[Colored object tallies]
----

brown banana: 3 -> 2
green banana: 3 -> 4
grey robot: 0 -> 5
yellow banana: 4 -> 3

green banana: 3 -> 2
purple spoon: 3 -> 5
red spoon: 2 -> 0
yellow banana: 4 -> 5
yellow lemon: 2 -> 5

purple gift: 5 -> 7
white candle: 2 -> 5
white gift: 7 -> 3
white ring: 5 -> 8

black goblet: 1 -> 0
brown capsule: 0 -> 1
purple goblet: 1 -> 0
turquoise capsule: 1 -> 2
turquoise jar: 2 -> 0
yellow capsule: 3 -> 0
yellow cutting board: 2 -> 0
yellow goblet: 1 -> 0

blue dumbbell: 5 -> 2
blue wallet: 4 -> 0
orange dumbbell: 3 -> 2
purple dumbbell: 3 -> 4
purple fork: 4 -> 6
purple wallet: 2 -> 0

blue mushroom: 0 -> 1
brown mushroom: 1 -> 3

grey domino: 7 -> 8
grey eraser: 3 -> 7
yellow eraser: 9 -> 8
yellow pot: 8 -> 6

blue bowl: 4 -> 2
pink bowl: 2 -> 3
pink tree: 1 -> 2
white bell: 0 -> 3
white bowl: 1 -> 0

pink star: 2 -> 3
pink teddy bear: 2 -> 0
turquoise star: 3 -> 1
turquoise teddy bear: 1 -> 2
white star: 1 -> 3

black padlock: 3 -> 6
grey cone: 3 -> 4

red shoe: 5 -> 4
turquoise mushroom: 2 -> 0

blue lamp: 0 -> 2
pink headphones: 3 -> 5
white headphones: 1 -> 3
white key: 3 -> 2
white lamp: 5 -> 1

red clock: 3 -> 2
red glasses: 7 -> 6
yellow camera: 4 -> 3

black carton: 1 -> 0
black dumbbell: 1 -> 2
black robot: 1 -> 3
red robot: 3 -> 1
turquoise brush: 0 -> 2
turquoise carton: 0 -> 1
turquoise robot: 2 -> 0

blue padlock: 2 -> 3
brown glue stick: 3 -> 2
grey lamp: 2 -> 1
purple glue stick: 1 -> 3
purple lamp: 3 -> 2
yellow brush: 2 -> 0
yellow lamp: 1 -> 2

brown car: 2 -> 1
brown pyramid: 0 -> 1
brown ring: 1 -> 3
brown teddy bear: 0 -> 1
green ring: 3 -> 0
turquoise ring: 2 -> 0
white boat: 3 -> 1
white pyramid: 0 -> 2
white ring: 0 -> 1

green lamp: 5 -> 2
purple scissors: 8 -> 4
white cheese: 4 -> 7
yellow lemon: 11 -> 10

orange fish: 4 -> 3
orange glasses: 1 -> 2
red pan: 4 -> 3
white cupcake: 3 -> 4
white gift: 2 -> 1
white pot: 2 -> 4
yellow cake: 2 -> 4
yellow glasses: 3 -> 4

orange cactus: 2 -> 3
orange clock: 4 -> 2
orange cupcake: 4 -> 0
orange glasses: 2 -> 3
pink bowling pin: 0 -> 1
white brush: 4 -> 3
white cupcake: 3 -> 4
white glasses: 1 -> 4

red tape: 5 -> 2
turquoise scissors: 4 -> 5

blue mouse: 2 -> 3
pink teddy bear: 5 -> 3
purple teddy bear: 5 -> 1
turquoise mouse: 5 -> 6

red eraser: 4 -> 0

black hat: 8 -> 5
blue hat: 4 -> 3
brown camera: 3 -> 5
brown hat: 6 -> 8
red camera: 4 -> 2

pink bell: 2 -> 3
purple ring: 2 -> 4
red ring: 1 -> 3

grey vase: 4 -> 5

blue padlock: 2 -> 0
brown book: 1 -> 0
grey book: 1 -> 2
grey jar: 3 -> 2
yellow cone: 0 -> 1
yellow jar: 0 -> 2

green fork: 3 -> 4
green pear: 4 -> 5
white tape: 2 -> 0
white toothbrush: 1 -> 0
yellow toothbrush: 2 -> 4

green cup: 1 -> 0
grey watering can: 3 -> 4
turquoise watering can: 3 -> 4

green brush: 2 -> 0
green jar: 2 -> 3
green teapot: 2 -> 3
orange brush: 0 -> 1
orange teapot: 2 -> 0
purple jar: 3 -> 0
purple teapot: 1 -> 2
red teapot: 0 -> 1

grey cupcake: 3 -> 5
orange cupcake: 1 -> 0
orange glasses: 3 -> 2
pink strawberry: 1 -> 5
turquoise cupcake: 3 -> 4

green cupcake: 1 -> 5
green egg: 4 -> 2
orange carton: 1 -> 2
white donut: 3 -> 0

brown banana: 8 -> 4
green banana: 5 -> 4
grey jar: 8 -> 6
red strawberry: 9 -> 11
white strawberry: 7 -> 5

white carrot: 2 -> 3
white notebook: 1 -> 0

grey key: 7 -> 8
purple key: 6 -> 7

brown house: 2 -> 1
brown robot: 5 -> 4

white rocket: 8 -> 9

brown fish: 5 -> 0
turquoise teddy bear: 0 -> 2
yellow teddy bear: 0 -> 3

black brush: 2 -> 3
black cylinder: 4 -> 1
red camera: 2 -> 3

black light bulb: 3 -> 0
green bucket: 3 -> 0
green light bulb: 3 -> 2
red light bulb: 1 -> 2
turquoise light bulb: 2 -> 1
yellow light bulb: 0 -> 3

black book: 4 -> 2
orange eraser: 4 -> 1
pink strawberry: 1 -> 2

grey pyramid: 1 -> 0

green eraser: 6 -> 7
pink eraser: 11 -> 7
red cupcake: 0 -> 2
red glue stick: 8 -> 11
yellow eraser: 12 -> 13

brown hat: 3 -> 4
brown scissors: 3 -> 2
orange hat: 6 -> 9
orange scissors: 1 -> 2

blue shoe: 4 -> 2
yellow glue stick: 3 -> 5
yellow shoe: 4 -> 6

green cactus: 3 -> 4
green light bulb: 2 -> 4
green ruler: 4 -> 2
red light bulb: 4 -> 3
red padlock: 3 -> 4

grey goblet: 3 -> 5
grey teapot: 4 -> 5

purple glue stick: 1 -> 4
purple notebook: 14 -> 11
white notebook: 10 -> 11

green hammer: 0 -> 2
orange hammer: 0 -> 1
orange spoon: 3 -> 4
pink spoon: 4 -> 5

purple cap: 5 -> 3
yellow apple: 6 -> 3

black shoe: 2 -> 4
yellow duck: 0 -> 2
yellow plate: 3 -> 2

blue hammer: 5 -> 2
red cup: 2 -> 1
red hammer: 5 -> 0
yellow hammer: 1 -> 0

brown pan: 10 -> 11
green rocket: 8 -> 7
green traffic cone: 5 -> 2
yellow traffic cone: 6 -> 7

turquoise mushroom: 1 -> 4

----

DIRECTIVE: Report all lines above with "toothbrush".

EXERCISE RESULT:
white toothbrush: 1 -> 0
yellow toothbrush: 2 -> 4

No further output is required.